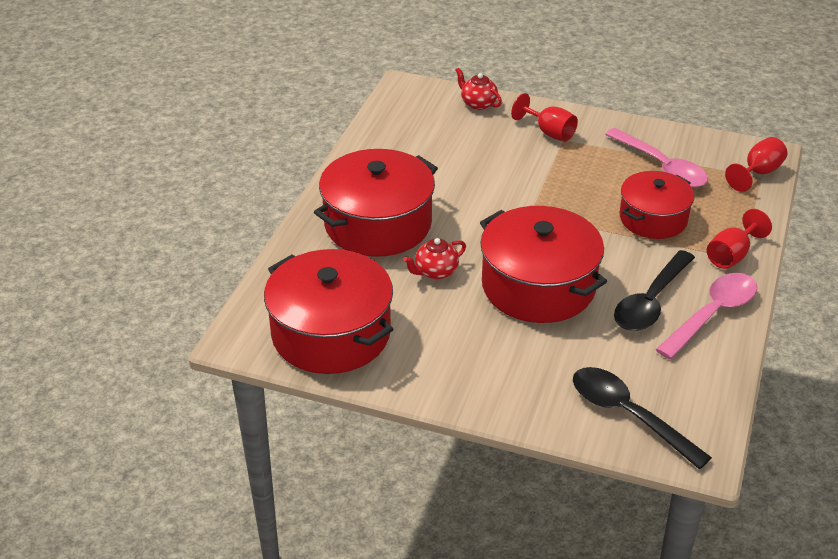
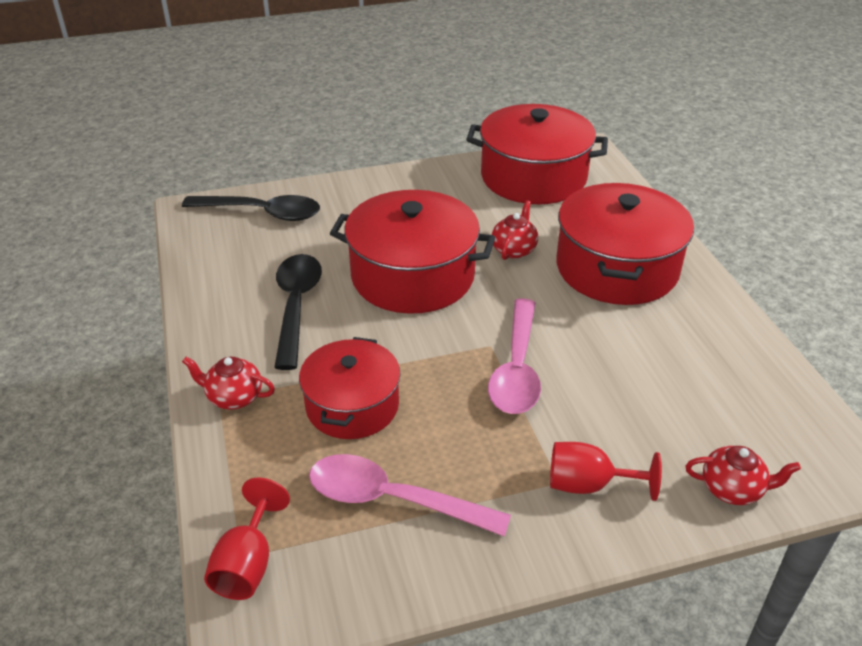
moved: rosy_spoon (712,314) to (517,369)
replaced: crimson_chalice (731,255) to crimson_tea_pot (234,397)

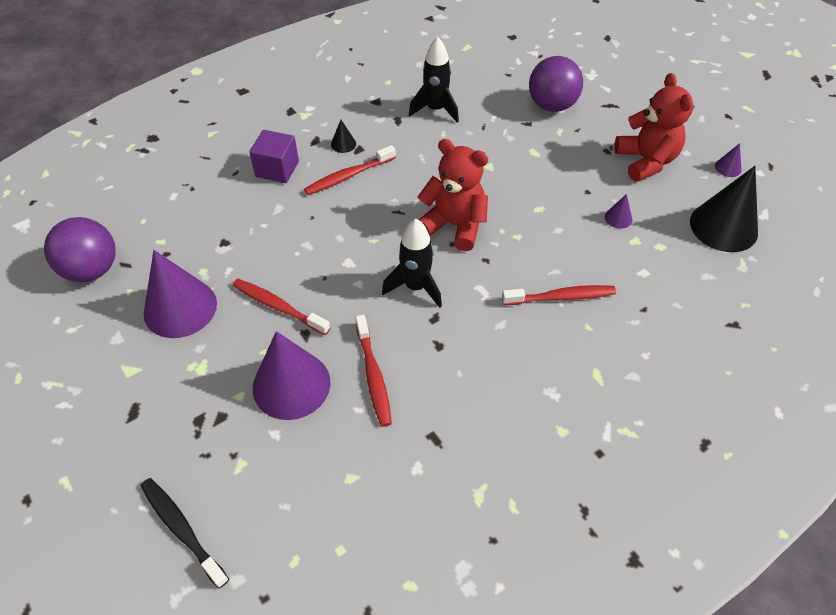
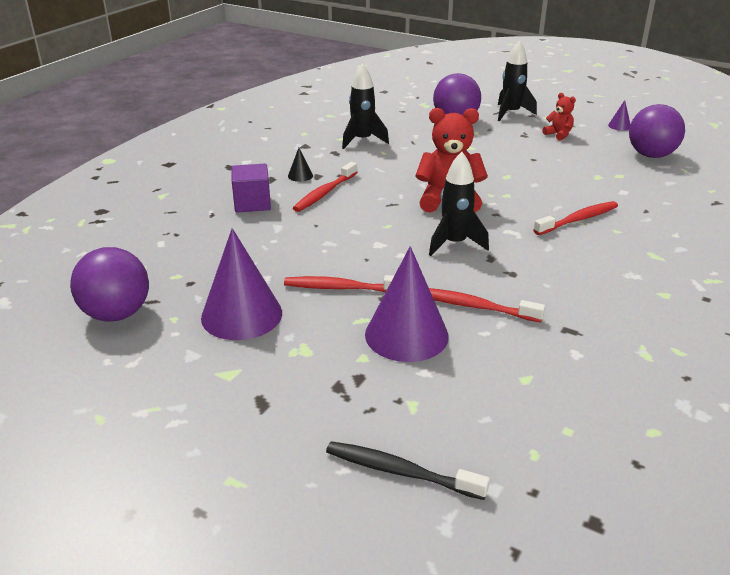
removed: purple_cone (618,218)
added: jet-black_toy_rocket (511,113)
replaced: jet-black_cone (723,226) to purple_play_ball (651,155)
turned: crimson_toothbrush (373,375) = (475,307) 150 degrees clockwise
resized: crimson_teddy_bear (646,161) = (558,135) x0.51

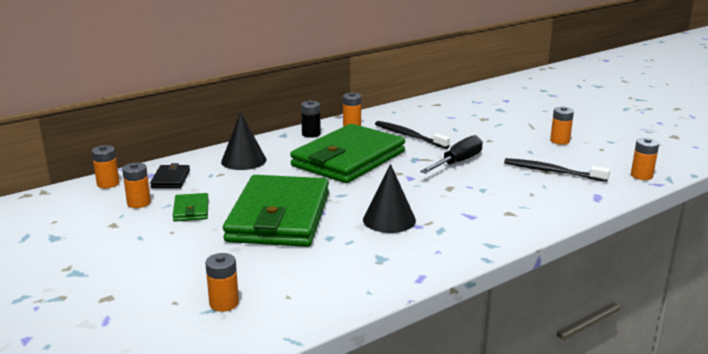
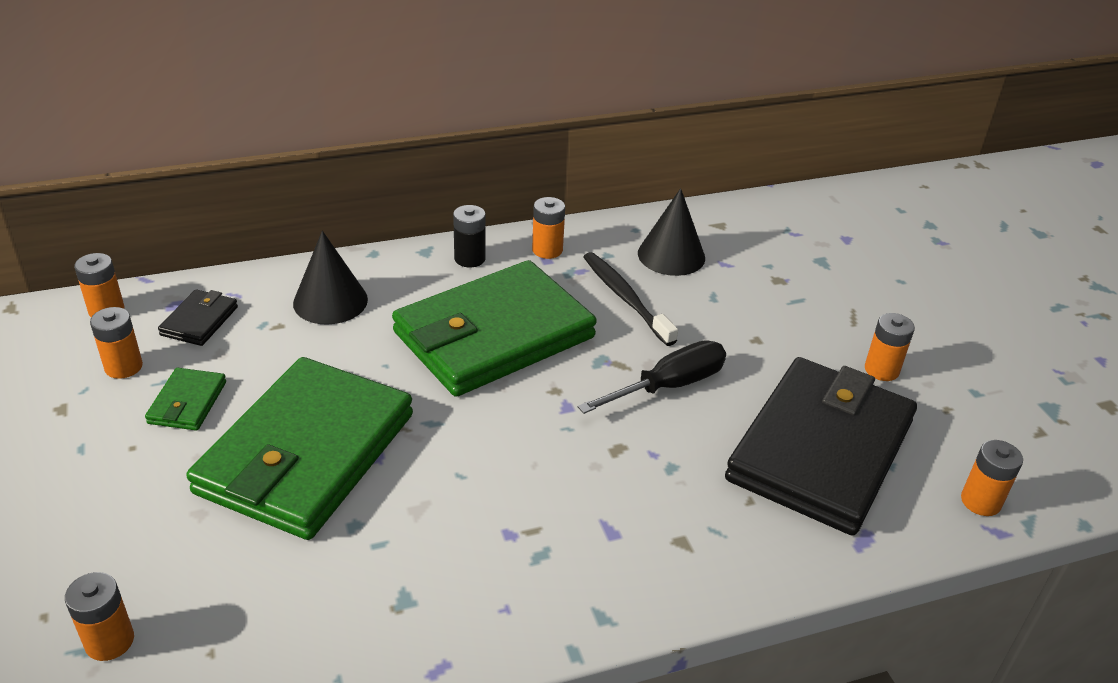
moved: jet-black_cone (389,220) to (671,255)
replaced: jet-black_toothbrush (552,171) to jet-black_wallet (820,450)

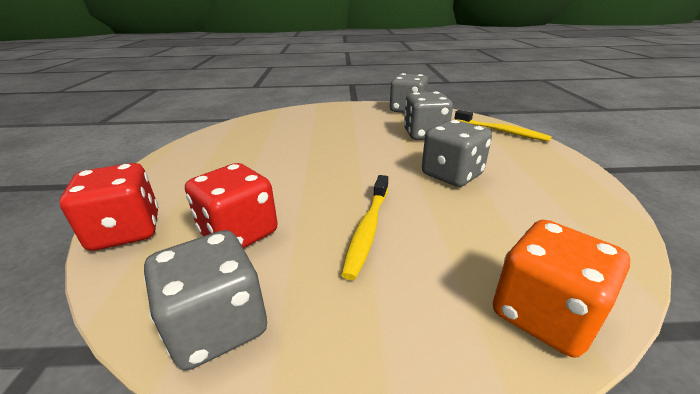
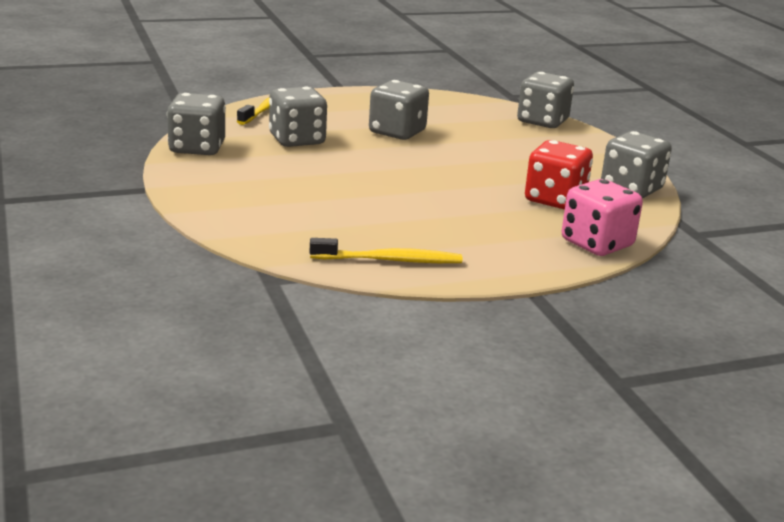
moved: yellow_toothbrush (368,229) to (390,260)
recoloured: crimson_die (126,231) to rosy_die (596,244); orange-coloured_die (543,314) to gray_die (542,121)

.....

Go through the listing above and retype it exactly, skipping every picture.

> **Task answer**:
moved: rosy_spoon (712,314) to (517,369)
replaced: crimson_chalice (731,255) to crimson_tea_pot (234,397)

removed: purple_cone (618,218)
added: jet-black_toy_rocket (511,113)
replaced: jet-black_cone (723,226) to purple_play_ball (651,155)
turned: crimson_toothbrush (373,375) = (475,307) 150 degrees clockwise
resized: crimson_teddy_bear (646,161) = (558,135) x0.51

moved: jet-black_cone (389,220) to (671,255)
replaced: jet-black_toothbrush (552,171) to jet-black_wallet (820,450)

moved: yellow_toothbrush (368,229) to (390,260)
recoloured: crimson_die (126,231) to rosy_die (596,244); orange-coloured_die (543,314) to gray_die (542,121)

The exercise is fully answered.